- **Assigned task**
Please transcribe the data exactly, with nothing left out.

- **Records for this exercise**

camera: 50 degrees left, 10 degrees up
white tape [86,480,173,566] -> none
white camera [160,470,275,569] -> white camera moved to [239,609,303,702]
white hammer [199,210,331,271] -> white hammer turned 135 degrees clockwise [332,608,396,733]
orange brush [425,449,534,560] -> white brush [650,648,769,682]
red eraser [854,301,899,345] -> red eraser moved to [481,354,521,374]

- **Exercise output**
camera: 50 degrees left, 10 degrees up
white tape [86,480,173,566] -> none
white camera [160,470,275,569] -> white camera moved to [239,609,303,702]
white hammer [199,210,331,271] -> white hammer turned 135 degrees clockwise [332,608,396,733]
orange brush [425,449,534,560] -> white brush [650,648,769,682]
red eraser [854,301,899,345] -> red eraser moved to [481,354,521,374]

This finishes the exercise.